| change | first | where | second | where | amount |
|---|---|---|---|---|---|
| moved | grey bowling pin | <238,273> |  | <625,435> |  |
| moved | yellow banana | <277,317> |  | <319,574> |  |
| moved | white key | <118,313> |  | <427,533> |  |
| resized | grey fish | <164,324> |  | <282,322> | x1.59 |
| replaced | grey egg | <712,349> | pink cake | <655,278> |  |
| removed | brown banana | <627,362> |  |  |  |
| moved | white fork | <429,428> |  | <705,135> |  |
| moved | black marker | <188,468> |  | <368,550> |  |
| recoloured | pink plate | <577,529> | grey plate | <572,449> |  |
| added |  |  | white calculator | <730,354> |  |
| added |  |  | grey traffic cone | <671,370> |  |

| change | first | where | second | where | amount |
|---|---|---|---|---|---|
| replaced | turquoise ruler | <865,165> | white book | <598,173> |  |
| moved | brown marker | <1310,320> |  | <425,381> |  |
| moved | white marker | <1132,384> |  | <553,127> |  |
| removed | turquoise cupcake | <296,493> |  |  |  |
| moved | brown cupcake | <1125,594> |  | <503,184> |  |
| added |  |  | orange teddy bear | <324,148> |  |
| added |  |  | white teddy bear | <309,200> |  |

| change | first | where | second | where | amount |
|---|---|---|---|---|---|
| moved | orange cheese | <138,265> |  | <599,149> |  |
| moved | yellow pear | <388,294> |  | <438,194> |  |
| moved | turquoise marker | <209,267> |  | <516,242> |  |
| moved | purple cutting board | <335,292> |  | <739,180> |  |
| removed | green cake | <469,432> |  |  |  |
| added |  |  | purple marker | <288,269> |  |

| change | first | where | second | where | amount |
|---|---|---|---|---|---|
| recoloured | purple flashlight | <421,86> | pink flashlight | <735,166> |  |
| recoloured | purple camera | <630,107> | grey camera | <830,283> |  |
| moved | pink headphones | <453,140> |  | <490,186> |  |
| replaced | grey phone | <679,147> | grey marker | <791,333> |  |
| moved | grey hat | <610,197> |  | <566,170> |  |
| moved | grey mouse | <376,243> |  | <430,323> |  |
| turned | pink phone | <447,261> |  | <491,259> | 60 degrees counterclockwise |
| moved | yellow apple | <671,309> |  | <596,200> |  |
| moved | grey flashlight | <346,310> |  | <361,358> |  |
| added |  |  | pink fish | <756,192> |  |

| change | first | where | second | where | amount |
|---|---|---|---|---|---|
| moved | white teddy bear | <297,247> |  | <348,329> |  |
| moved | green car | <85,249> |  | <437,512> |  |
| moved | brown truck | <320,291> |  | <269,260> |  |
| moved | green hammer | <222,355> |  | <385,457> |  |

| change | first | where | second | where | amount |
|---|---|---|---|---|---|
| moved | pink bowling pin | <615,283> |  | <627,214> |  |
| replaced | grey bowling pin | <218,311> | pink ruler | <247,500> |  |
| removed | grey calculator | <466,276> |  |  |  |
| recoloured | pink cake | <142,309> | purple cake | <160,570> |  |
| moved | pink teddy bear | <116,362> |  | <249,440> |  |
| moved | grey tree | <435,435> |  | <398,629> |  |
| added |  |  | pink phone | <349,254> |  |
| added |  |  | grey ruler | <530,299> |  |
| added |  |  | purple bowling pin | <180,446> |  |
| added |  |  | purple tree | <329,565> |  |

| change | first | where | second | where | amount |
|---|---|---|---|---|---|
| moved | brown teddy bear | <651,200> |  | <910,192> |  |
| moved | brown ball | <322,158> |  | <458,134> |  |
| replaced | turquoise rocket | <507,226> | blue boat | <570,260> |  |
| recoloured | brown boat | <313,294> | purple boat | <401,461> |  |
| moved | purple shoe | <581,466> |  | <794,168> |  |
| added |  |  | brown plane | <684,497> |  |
■ ■ ■ ■
EXERCISE PROMPT >> Copy each line of the data above that holds "banana".

RESULT OF THE EXERCISE >>
| moved | yellow banana | <277,317> |  | <319,574> |  |
| removed | brown banana | <627,362> |  |  |  |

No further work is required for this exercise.